Given request
Please return every line below that contains the word "diamond".

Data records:
▬▬▬▬▬▬
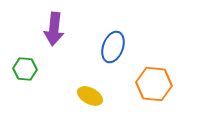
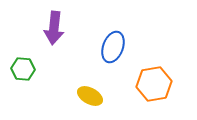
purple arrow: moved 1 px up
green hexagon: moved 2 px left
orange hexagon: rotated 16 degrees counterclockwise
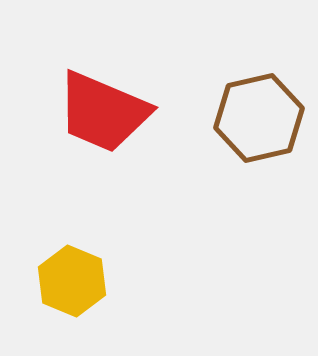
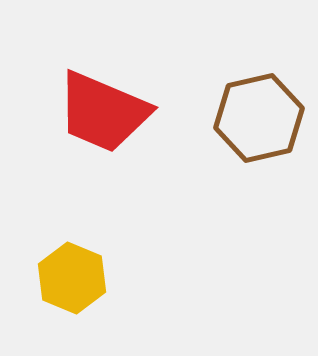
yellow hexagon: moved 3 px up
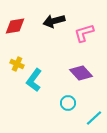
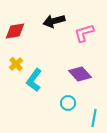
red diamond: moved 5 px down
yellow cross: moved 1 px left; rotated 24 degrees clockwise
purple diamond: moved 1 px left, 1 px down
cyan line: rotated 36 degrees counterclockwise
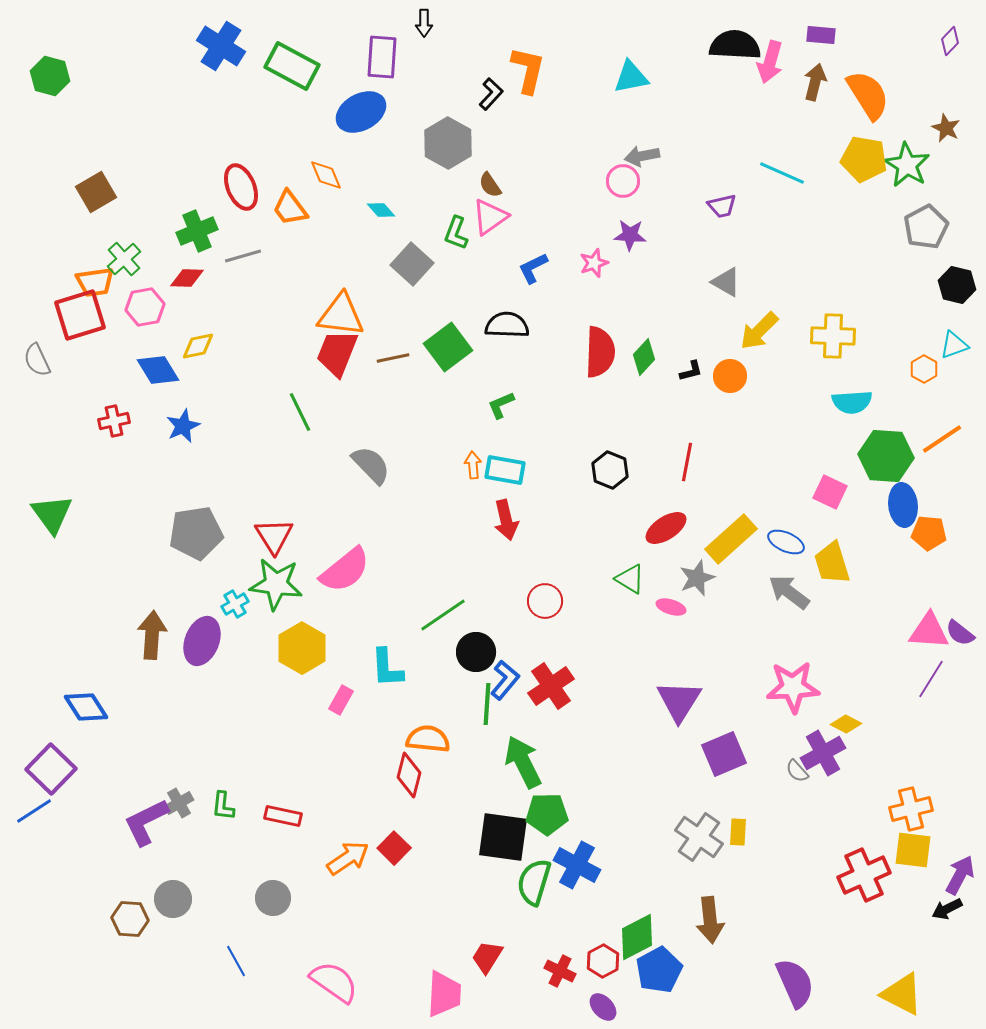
▬▬▬▬▬▬
Final answer
red diamond: moved 5 px down
purple diamond: moved 1 px left, 1 px down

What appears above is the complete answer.